Exercise objective
In the records below, print each line exactly and leave every image out.

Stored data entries
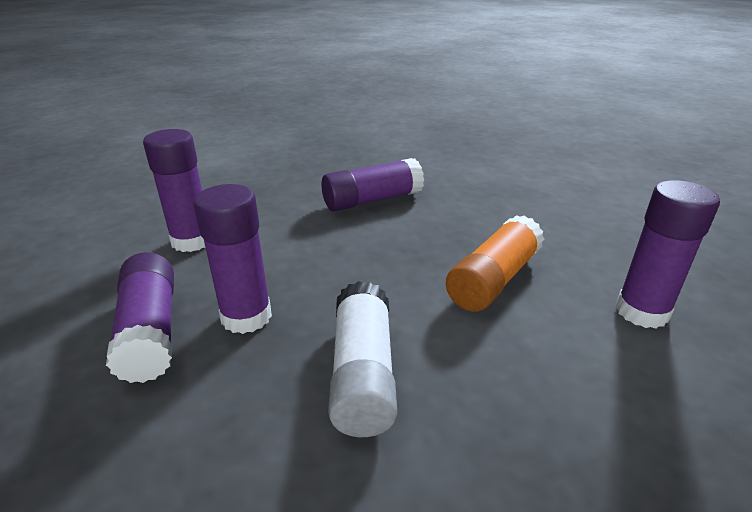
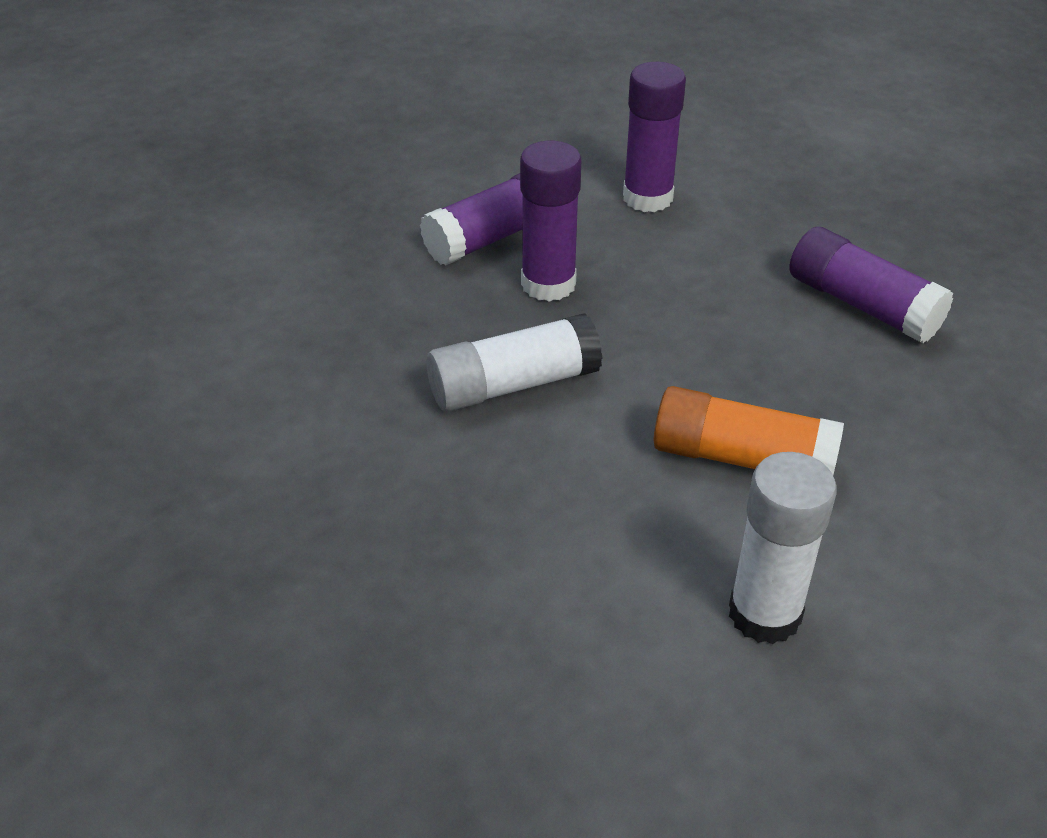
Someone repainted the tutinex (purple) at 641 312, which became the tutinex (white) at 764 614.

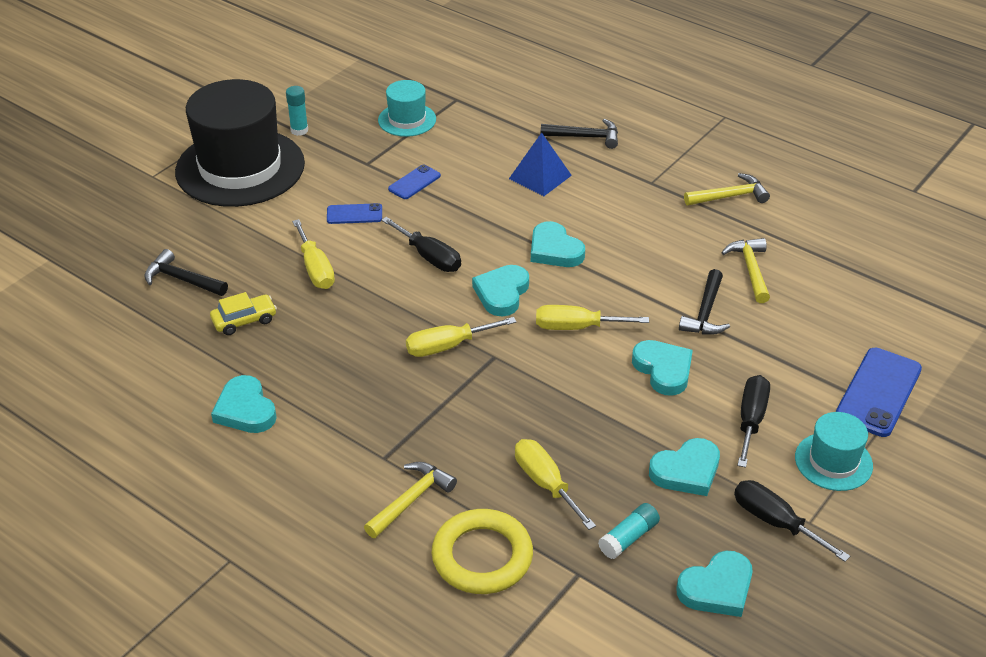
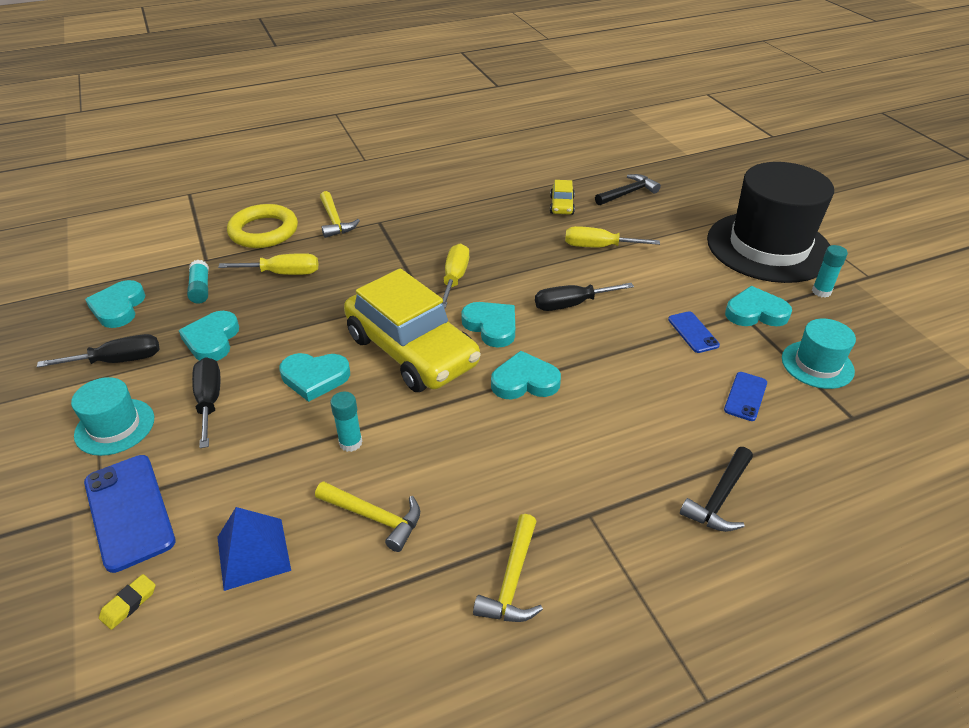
Someone put down the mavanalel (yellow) at 129 603.
Someone carried the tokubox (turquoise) from 245 410 to 755 312.
Someone carried the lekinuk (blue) from 354 214 to 745 396.
Someone carried the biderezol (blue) from 540 177 to 253 553.
Someone swapped the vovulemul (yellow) at 576 327 for the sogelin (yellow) at 412 351.
Someone swapped the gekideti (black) at 705 312 for the tutinex (turquoise) at 350 443.
Someone rotated the vovulemul (black) at 751 420 by 150 degrees counterclockwise.

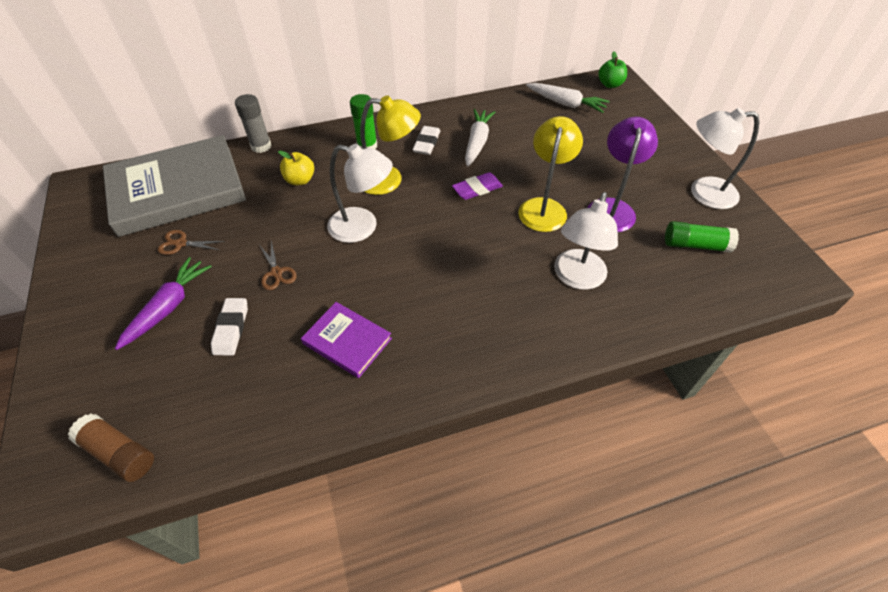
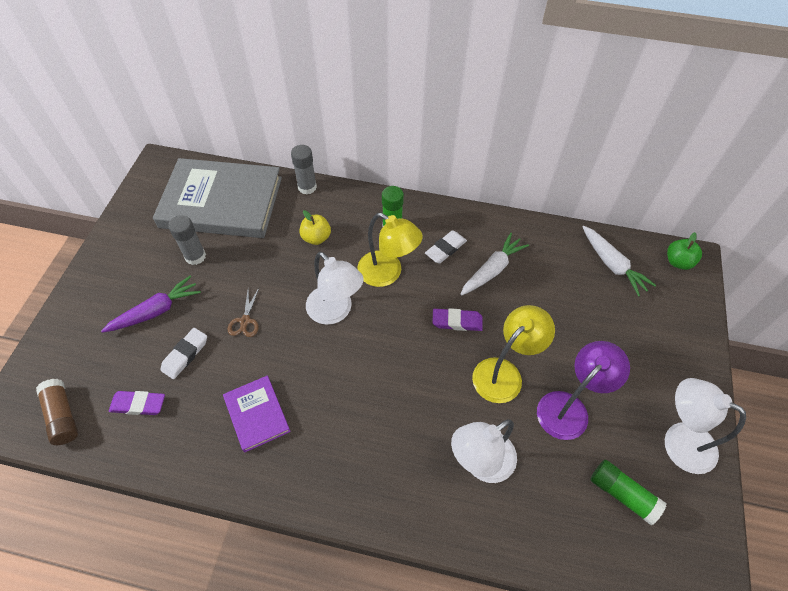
Someone put down the mavanalel (purple) at 138 404.
Someone swapped the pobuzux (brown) at 181 243 for the tutinex (grey) at 195 256.

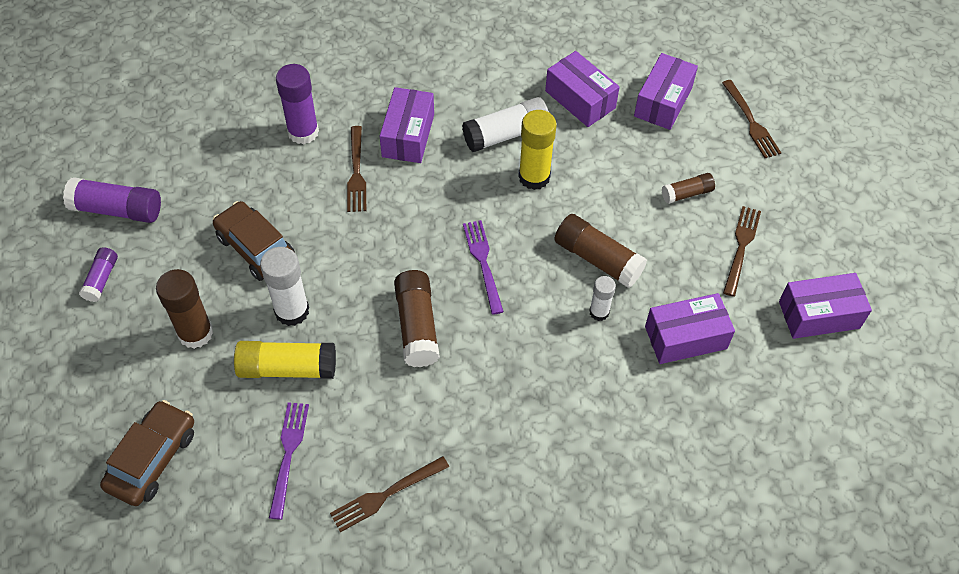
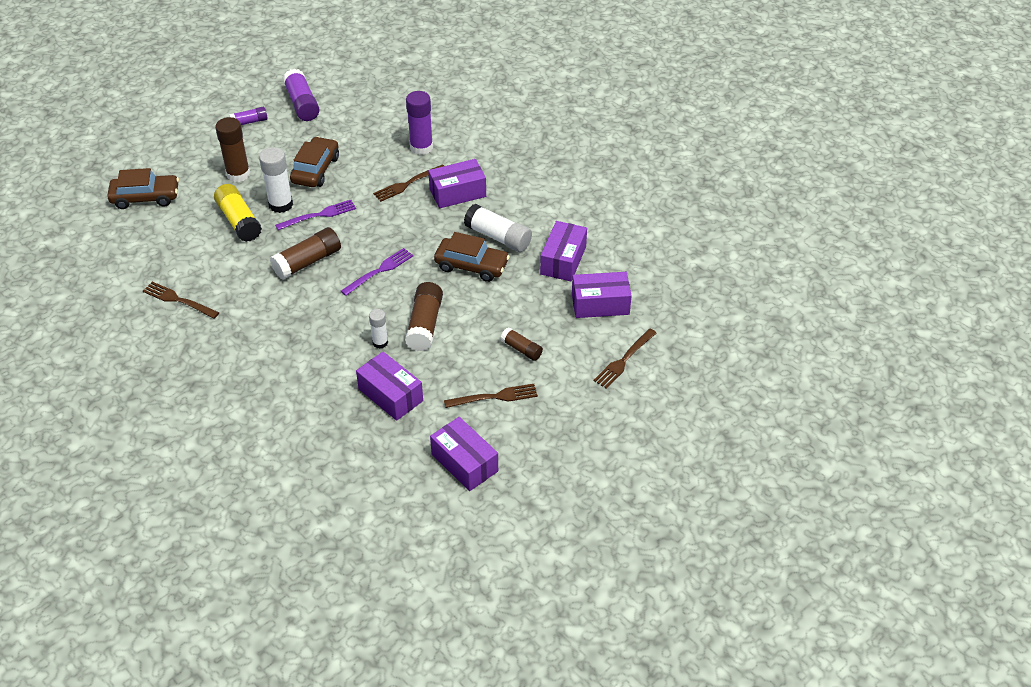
Someone carried the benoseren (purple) from 288 454 to 319 215.
Someone swapped the tutinex (yellow) at 534 177 for the sogelin (brown) at 471 265.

Result of this exercise
Someone repainted the tutinex (purple) at 641 312, which became the tutinex (white) at 764 614.

Someone put down the mavanalel (yellow) at 129 603.
Someone carried the tokubox (turquoise) from 245 410 to 755 312.
Someone carried the lekinuk (blue) from 354 214 to 745 396.
Someone carried the biderezol (blue) from 540 177 to 253 553.
Someone swapped the vovulemul (yellow) at 576 327 for the sogelin (yellow) at 412 351.
Someone swapped the gekideti (black) at 705 312 for the tutinex (turquoise) at 350 443.
Someone rotated the vovulemul (black) at 751 420 by 150 degrees counterclockwise.

Someone put down the mavanalel (purple) at 138 404.
Someone swapped the pobuzux (brown) at 181 243 for the tutinex (grey) at 195 256.

Someone carried the benoseren (purple) from 288 454 to 319 215.
Someone swapped the tutinex (yellow) at 534 177 for the sogelin (brown) at 471 265.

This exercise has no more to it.